**Exercise instructions**
From the first line to the last, transcribe the data exactly and skip the pictures.

**Excerpts from a dataset**
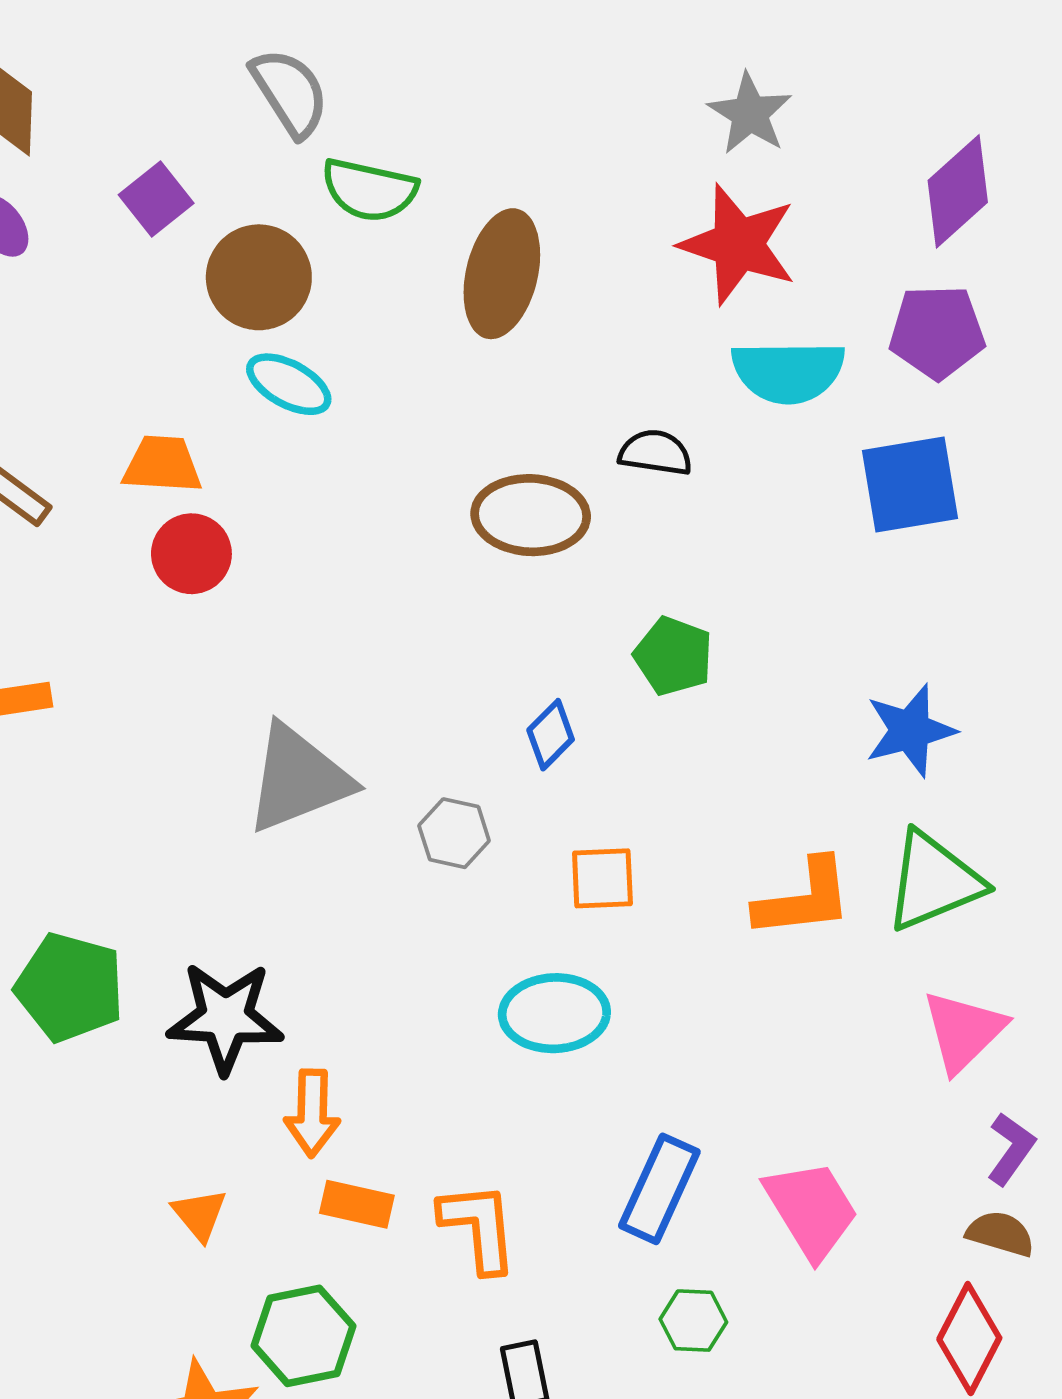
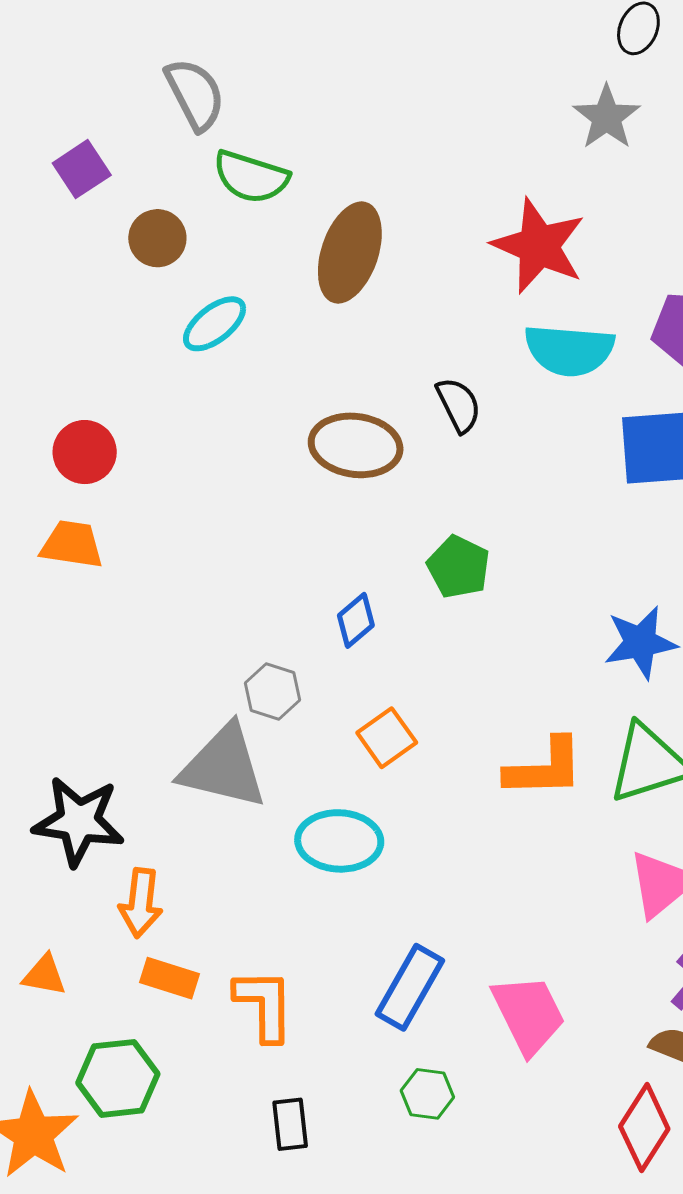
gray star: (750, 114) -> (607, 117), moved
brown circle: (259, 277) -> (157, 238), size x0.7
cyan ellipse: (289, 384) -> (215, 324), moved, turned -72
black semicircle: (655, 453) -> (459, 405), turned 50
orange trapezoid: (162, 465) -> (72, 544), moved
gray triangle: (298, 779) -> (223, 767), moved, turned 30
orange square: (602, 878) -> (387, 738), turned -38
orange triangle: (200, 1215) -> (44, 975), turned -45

**Output of the exercise**
gray star: (750, 114) -> (607, 117), moved
brown circle: (259, 277) -> (157, 238), size x0.7
cyan ellipse: (289, 384) -> (215, 324), moved, turned -72
black semicircle: (655, 453) -> (459, 405), turned 50
orange trapezoid: (162, 465) -> (72, 544), moved
gray triangle: (298, 779) -> (223, 767), moved, turned 30
orange square: (602, 878) -> (387, 738), turned -38
orange triangle: (200, 1215) -> (44, 975), turned -45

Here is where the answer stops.